(Assignment):
Can you copy out the data exactly? Leave the images out.

[Object correspondence data]
-.-.-
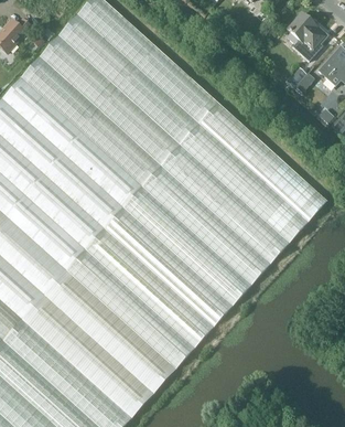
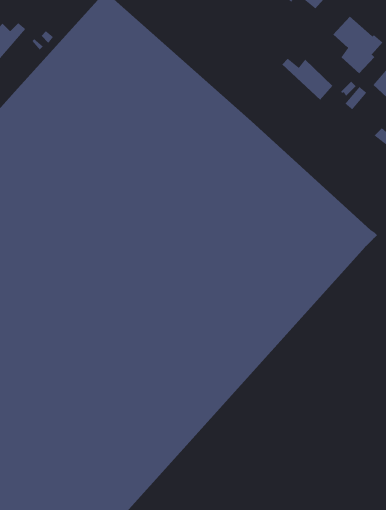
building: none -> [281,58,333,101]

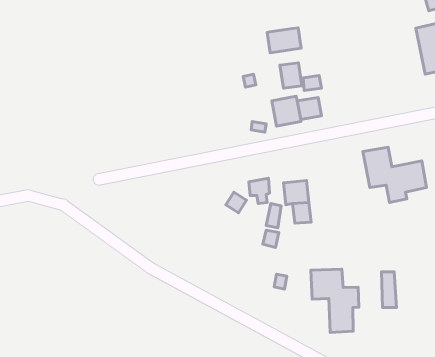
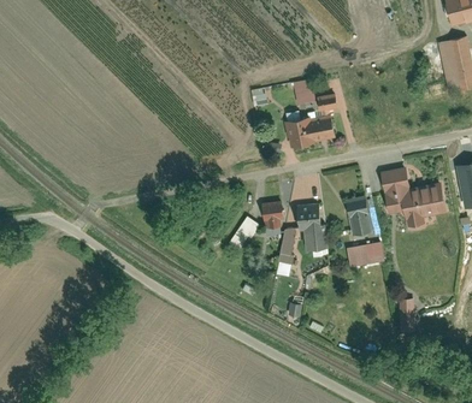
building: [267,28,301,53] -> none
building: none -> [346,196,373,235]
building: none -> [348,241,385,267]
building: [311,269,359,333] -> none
-.-.-
(Written answer):
building: none -> [281,58,333,101]

building: [267,28,301,53] -> none
building: none -> [346,196,373,235]
building: none -> [348,241,385,267]
building: [311,269,359,333] -> none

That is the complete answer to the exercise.